┌──
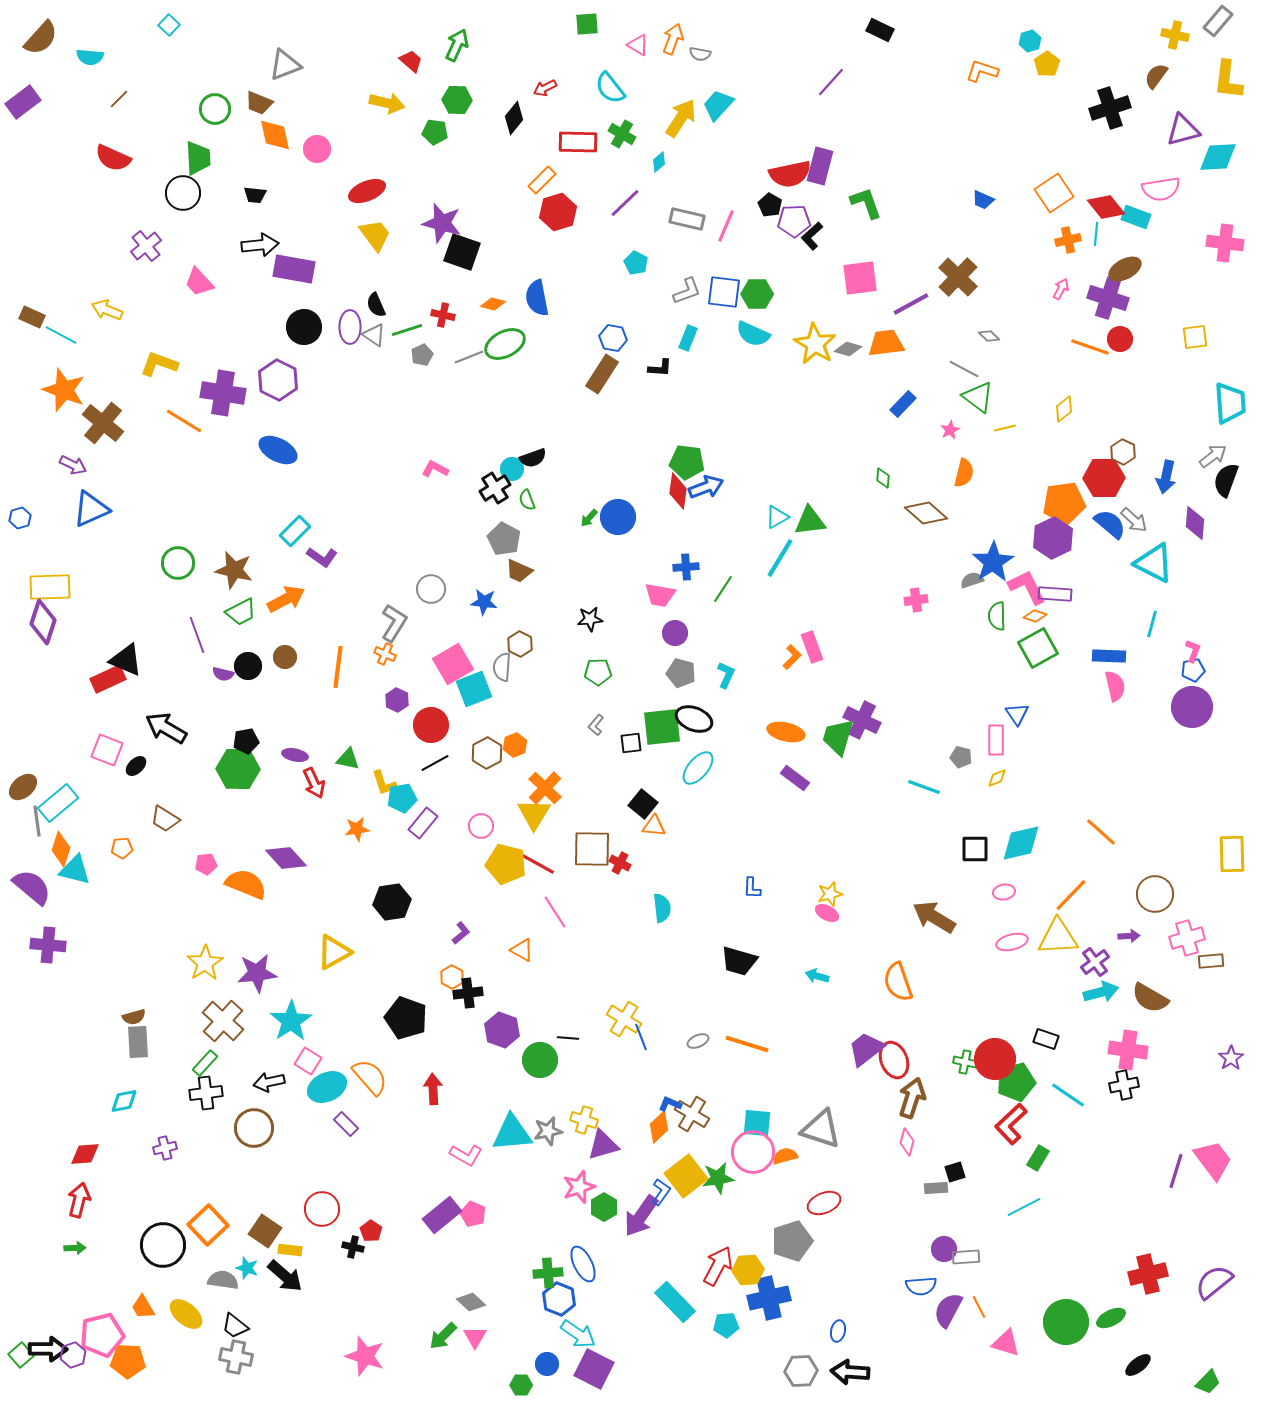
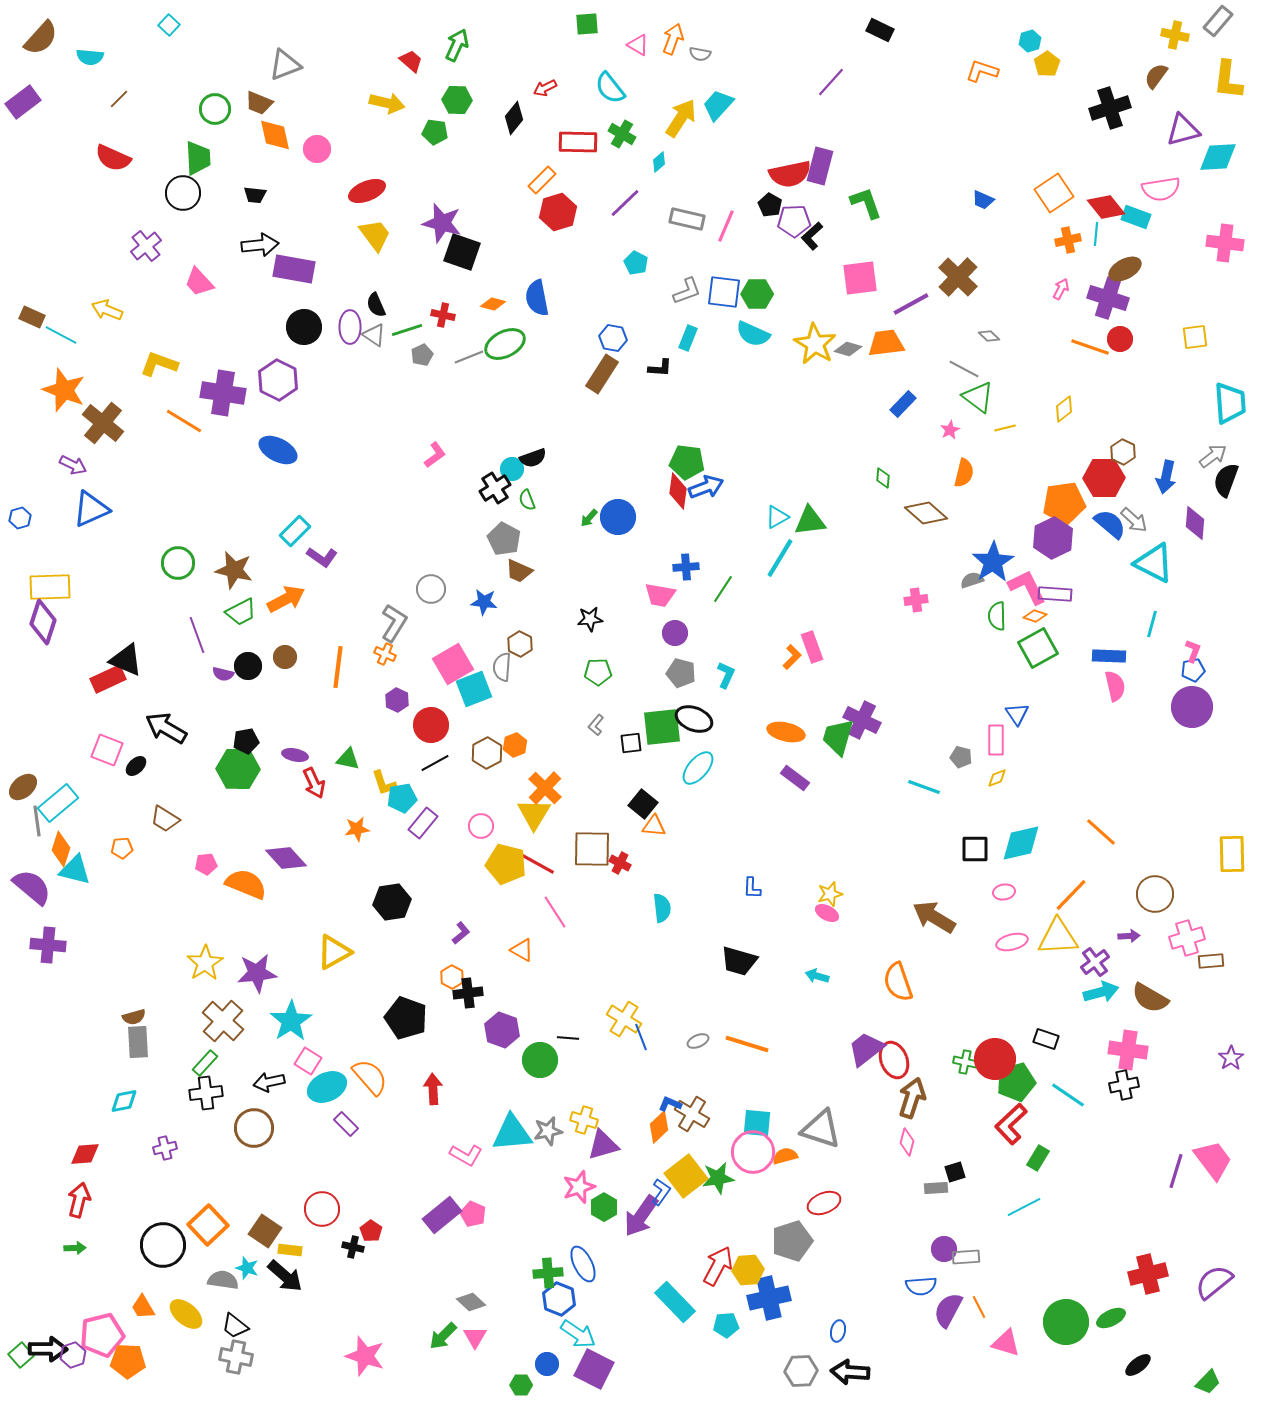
pink L-shape at (435, 469): moved 14 px up; rotated 116 degrees clockwise
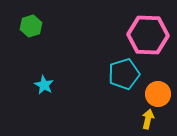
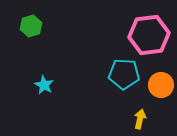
pink hexagon: moved 1 px right; rotated 9 degrees counterclockwise
cyan pentagon: rotated 20 degrees clockwise
orange circle: moved 3 px right, 9 px up
yellow arrow: moved 8 px left
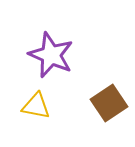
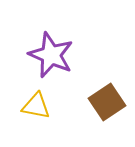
brown square: moved 2 px left, 1 px up
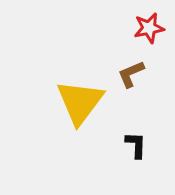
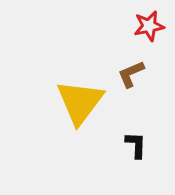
red star: moved 2 px up
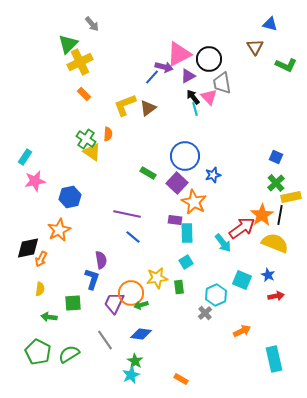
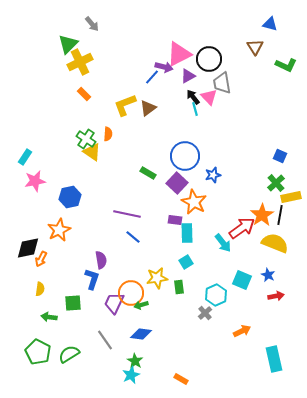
blue square at (276, 157): moved 4 px right, 1 px up
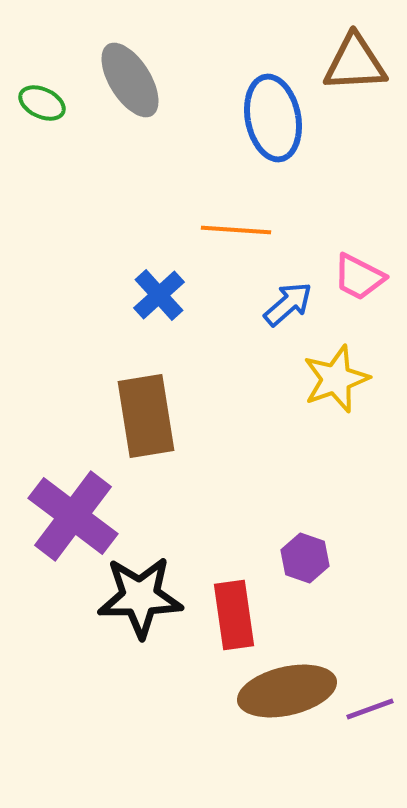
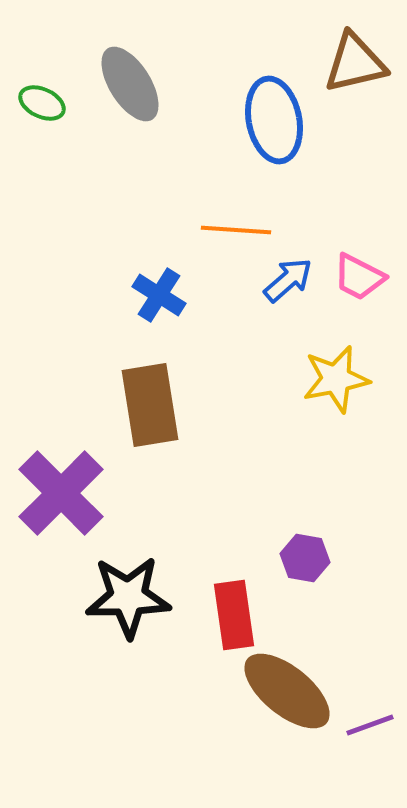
brown triangle: rotated 10 degrees counterclockwise
gray ellipse: moved 4 px down
blue ellipse: moved 1 px right, 2 px down
blue cross: rotated 16 degrees counterclockwise
blue arrow: moved 24 px up
yellow star: rotated 8 degrees clockwise
brown rectangle: moved 4 px right, 11 px up
purple cross: moved 12 px left, 23 px up; rotated 8 degrees clockwise
purple hexagon: rotated 9 degrees counterclockwise
black star: moved 12 px left
brown ellipse: rotated 52 degrees clockwise
purple line: moved 16 px down
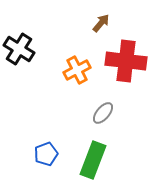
└──
* **Instructions to follow**
Your copy should hold exactly and only the lines from the one containing "blue cross: rotated" through the end of the material, inclusive, repeated word for word and without pictures.

* **Solution to this exercise**
blue cross: rotated 16 degrees counterclockwise
blue arrow: moved 24 px up
yellow star: rotated 8 degrees clockwise
brown rectangle: moved 4 px right, 11 px up
purple cross: moved 12 px left, 23 px up; rotated 8 degrees clockwise
purple hexagon: rotated 9 degrees counterclockwise
black star: moved 12 px left
brown ellipse: rotated 52 degrees clockwise
purple line: moved 16 px down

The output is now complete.